DATASET EXTRACT =
- Opening Delimiter -
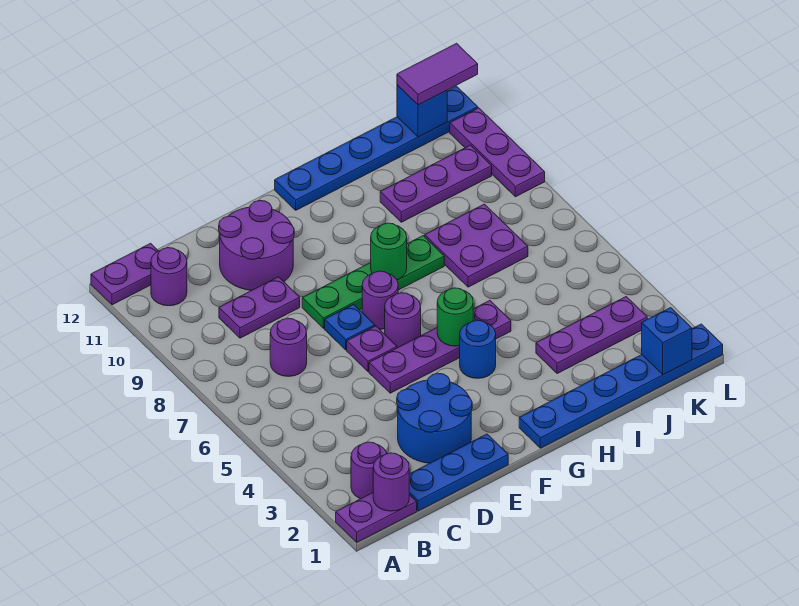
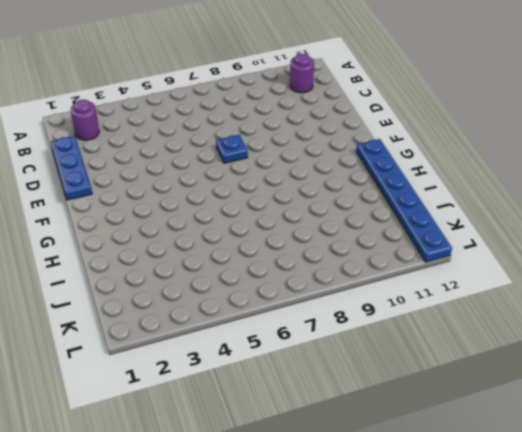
none -> purple plate A1:B1 level 1
none -> purple plate A12:B12 level 1
none -> purple round brick C7 level 1

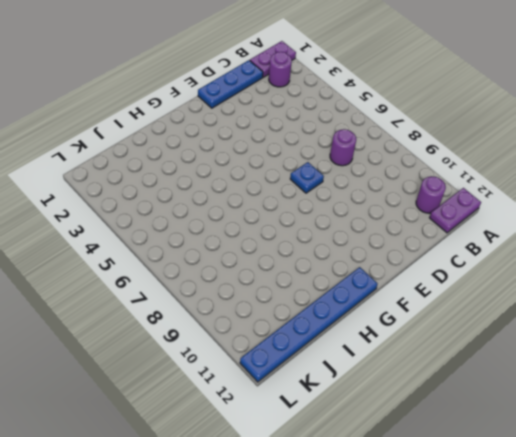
none -> purple plate C9:D9 level 1
none -> blue round brick D2:E3 level 1
none -> purple round brick D10:E11 level 1

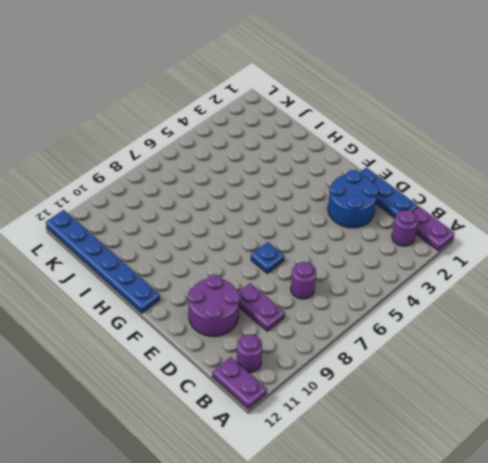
none -> purple plate E5:H5 level 1
none -> purple plate E6 level 1
none -> green plate E8:H8 level 1

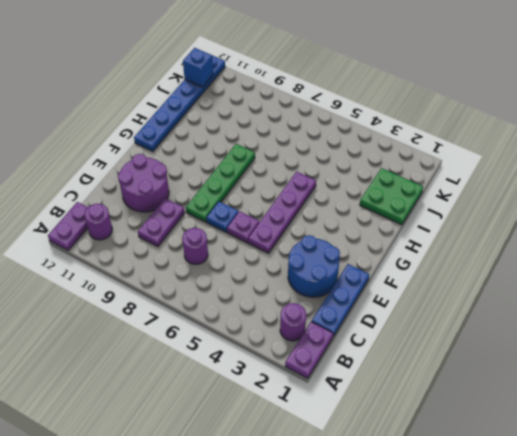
green plate I1:J2 level 1 -> blue plate G1:L1 level 1
none -> purple round brick F6 level 1
none -> purple round brick F7 level 1
none -> blue round brick G4 level 1

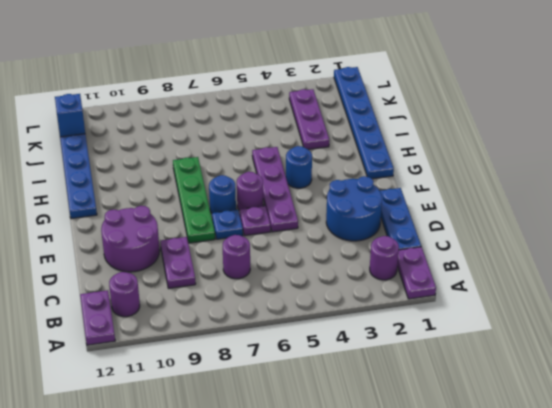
blue round brick F7 level 1 -> purple round brick F7 level 1
none -> purple plate I7:J8 level 1
none -> purple plate I10:K10 level 1
none -> purple plate L9:L11 level 1

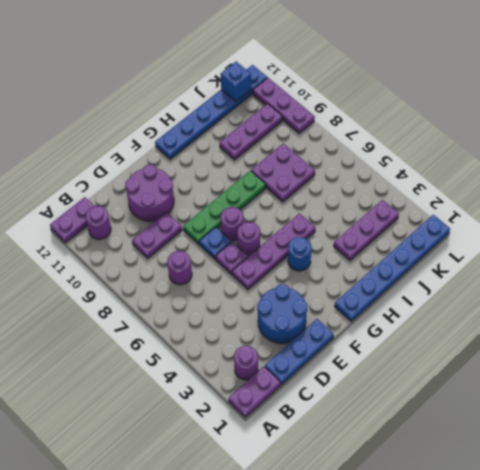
none -> purple round brick B1 level 2
none -> green round brick G5 level 2
none -> green round brick G8 level 2

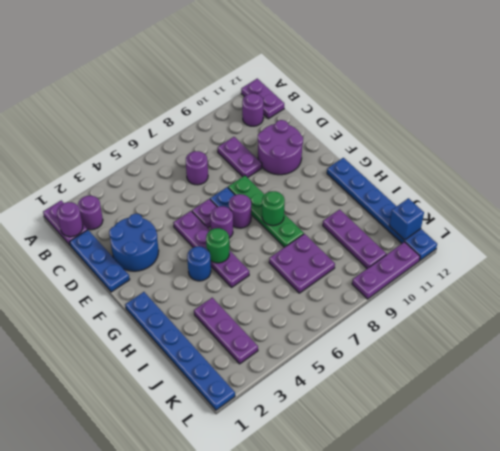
none -> blue brick K1 level 2
none -> purple tile K12:L12 level 3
- Closing Delimiter -
AIM OF THE TASK =
In your copy of the data above, leave out the pictures and repeat everything else exactly.

RESPONSE TO THIS TASK =
none -> purple plate A1:B1 level 1
none -> purple plate A12:B12 level 1
none -> purple round brick C7 level 1

none -> purple plate C9:D9 level 1
none -> blue round brick D2:E3 level 1
none -> purple round brick D10:E11 level 1

none -> purple plate E5:H5 level 1
none -> purple plate E6 level 1
none -> green plate E8:H8 level 1

green plate I1:J2 level 1 -> blue plate G1:L1 level 1
none -> purple round brick F6 level 1
none -> purple round brick F7 level 1
none -> blue round brick G4 level 1

blue round brick F7 level 1 -> purple round brick F7 level 1
none -> purple plate I7:J8 level 1
none -> purple plate I10:K10 level 1
none -> purple plate L9:L11 level 1

none -> purple round brick B1 level 2
none -> green round brick G5 level 2
none -> green round brick G8 level 2

none -> blue brick K1 level 2
none -> purple tile K12:L12 level 3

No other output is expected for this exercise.